■ **Records supplied**:
• • •

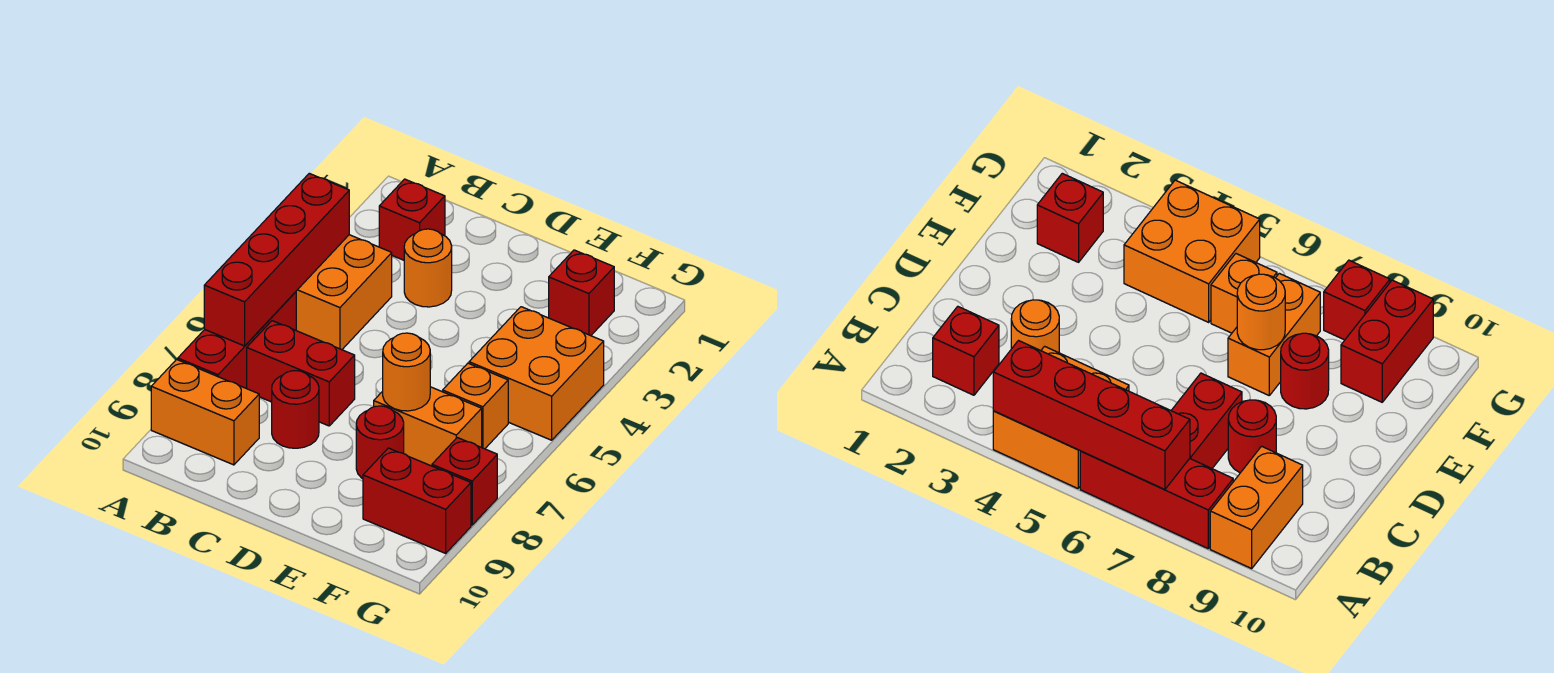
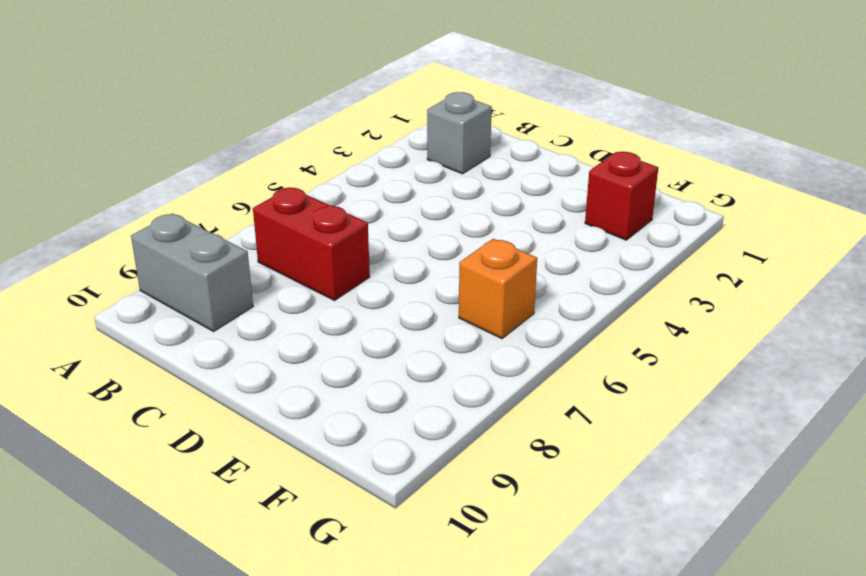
grey brick A9:B9 level 1 -> orange brick A9:B9 level 1
grey brick B2 level 1 -> red brick B2 level 1
none -> orange brick A4:B5 level 1
none -> red brick A6:A8 level 1
none -> orange round brick C3 level 1

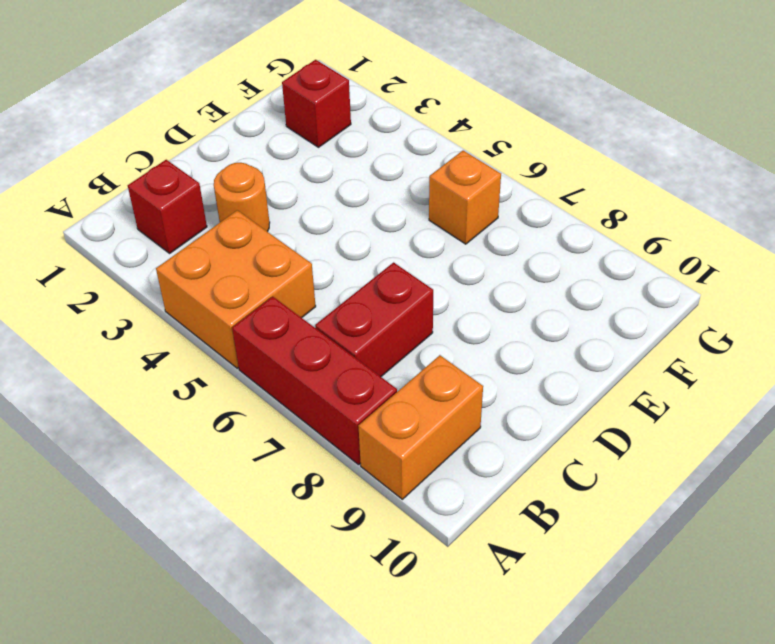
none -> red round brick C8 level 1
none -> orange brick E7:F7 level 1
none -> red round brick E8 level 1

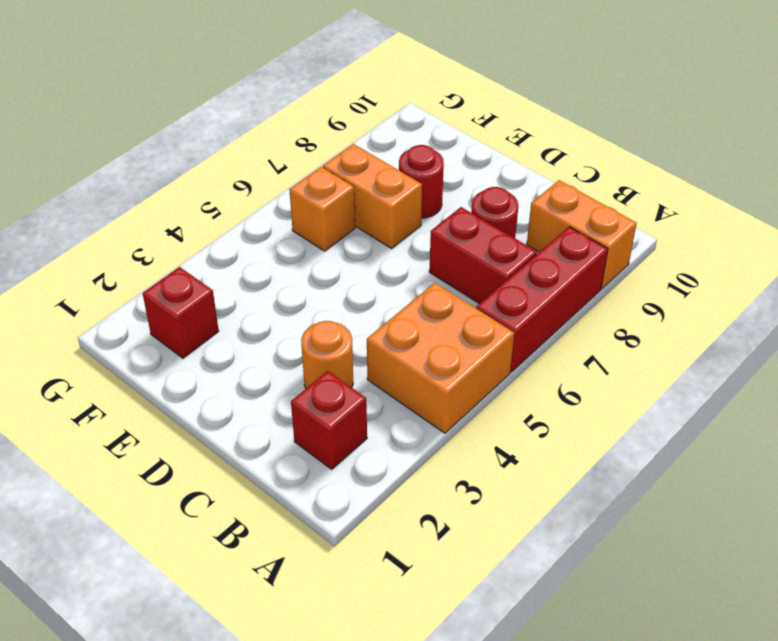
none -> orange brick F4:G5 level 1
none -> red brick F9:G9 level 1
none -> red brick G8 level 1

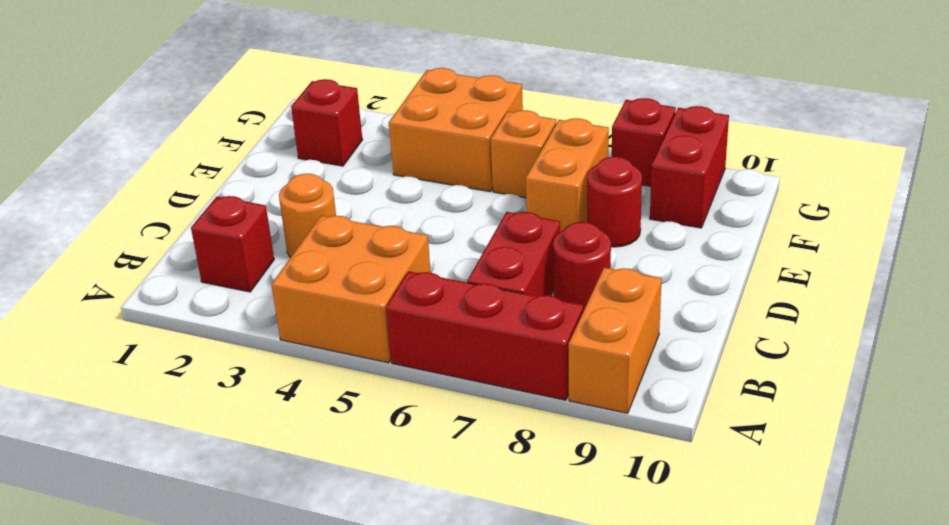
none -> red brick A4:A7 level 2
none -> orange round brick E7 level 2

• • •

■ **Requirement**:
State how many lines of the listing above hold the word "round", with nothing but the number.

■ **Answer area**:
4